**HOW TO COMPLETE THIS TASK:** Each entry listed below should be reproduced word for word.

(Records from a data source)

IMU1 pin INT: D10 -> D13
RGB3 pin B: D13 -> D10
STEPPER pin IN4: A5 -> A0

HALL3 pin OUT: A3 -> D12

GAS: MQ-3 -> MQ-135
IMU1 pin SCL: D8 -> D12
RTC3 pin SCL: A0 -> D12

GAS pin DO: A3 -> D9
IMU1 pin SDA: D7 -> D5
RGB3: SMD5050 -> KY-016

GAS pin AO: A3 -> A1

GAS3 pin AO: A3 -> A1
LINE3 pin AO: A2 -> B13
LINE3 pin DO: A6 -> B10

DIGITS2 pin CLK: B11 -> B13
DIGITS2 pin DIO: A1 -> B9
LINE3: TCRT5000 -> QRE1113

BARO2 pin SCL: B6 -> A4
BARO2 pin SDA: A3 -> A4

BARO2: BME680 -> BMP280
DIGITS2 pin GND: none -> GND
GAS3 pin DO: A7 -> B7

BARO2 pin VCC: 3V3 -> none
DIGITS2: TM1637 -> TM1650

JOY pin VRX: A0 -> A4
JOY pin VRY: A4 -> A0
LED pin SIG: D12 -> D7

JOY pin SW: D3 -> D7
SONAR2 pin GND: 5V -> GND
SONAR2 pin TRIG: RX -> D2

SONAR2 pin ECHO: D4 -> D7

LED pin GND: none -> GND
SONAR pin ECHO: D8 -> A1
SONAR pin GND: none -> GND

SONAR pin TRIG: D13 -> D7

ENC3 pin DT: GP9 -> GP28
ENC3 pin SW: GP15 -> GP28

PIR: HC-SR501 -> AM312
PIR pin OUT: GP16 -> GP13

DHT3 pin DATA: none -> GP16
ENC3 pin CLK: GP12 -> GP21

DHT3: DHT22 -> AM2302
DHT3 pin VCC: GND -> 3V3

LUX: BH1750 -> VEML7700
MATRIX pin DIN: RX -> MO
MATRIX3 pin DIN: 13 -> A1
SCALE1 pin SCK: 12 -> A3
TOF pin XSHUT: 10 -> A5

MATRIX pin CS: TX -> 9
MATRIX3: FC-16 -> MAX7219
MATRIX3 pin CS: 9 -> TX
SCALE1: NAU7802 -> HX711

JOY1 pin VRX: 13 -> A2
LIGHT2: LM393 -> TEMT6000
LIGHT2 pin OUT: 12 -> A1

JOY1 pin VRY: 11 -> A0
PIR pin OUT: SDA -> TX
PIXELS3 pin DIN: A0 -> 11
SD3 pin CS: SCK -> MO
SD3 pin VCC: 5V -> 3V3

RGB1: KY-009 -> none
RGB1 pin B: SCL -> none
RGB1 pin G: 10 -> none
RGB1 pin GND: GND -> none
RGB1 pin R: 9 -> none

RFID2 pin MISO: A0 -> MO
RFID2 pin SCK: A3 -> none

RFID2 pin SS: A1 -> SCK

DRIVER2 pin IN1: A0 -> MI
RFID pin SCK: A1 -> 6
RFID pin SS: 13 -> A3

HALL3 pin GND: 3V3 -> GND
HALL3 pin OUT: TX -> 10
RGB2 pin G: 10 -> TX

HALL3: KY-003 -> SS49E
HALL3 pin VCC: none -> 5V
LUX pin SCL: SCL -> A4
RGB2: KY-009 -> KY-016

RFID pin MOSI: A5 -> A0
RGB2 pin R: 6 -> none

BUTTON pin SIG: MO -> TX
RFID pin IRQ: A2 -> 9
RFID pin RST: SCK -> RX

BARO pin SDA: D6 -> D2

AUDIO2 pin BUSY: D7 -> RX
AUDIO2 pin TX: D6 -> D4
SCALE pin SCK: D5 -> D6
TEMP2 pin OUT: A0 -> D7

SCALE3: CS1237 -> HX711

**RESPONSE:**
IMU1 pin INT: D10 -> D13
RGB3 pin B: D13 -> D10
STEPPER pin IN4: A5 -> A0

HALL3 pin OUT: A3 -> D12

GAS: MQ-3 -> MQ-135
IMU1 pin SCL: D8 -> D12
RTC3 pin SCL: A0 -> D12

GAS pin DO: A3 -> D9
IMU1 pin SDA: D7 -> D5
RGB3: SMD5050 -> KY-016

GAS pin AO: A3 -> A1

GAS3 pin AO: A3 -> A1
LINE3 pin AO: A2 -> B13
LINE3 pin DO: A6 -> B10

DIGITS2 pin CLK: B11 -> B13
DIGITS2 pin DIO: A1 -> B9
LINE3: TCRT5000 -> QRE1113

BARO2 pin SCL: B6 -> A4
BARO2 pin SDA: A3 -> A4

BARO2: BME680 -> BMP280
DIGITS2 pin GND: none -> GND
GAS3 pin DO: A7 -> B7

BARO2 pin VCC: 3V3 -> none
DIGITS2: TM1637 -> TM1650

JOY pin VRX: A0 -> A4
JOY pin VRY: A4 -> A0
LED pin SIG: D12 -> D7

JOY pin SW: D3 -> D7
SONAR2 pin GND: 5V -> GND
SONAR2 pin TRIG: RX -> D2

SONAR2 pin ECHO: D4 -> D7

LED pin GND: none -> GND
SONAR pin ECHO: D8 -> A1
SONAR pin GND: none -> GND

SONAR pin TRIG: D13 -> D7

ENC3 pin DT: GP9 -> GP28
ENC3 pin SW: GP15 -> GP28

PIR: HC-SR501 -> AM312
PIR pin OUT: GP16 -> GP13

DHT3 pin DATA: none -> GP16
ENC3 pin CLK: GP12 -> GP21

DHT3: DHT22 -> AM2302
DHT3 pin VCC: GND -> 3V3

LUX: BH1750 -> VEML7700
MATRIX pin DIN: RX -> MO
MATRIX3 pin DIN: 13 -> A1
SCALE1 pin SCK: 12 -> A3
TOF pin XSHUT: 10 -> A5

MATRIX pin CS: TX -> 9
MATRIX3: FC-16 -> MAX7219
MATRIX3 pin CS: 9 -> TX
SCALE1: NAU7802 -> HX711

JOY1 pin VRX: 13 -> A2
LIGHT2: LM393 -> TEMT6000
LIGHT2 pin OUT: 12 -> A1

JOY1 pin VRY: 11 -> A0
PIR pin OUT: SDA -> TX
PIXELS3 pin DIN: A0 -> 11
SD3 pin CS: SCK -> MO
SD3 pin VCC: 5V -> 3V3

RGB1: KY-009 -> none
RGB1 pin B: SCL -> none
RGB1 pin G: 10 -> none
RGB1 pin GND: GND -> none
RGB1 pin R: 9 -> none

RFID2 pin MISO: A0 -> MO
RFID2 pin SCK: A3 -> none

RFID2 pin SS: A1 -> SCK

DRIVER2 pin IN1: A0 -> MI
RFID pin SCK: A1 -> 6
RFID pin SS: 13 -> A3

HALL3 pin GND: 3V3 -> GND
HALL3 pin OUT: TX -> 10
RGB2 pin G: 10 -> TX

HALL3: KY-003 -> SS49E
HALL3 pin VCC: none -> 5V
LUX pin SCL: SCL -> A4
RGB2: KY-009 -> KY-016

RFID pin MOSI: A5 -> A0
RGB2 pin R: 6 -> none

BUTTON pin SIG: MO -> TX
RFID pin IRQ: A2 -> 9
RFID pin RST: SCK -> RX

BARO pin SDA: D6 -> D2

AUDIO2 pin BUSY: D7 -> RX
AUDIO2 pin TX: D6 -> D4
SCALE pin SCK: D5 -> D6
TEMP2 pin OUT: A0 -> D7

SCALE3: CS1237 -> HX711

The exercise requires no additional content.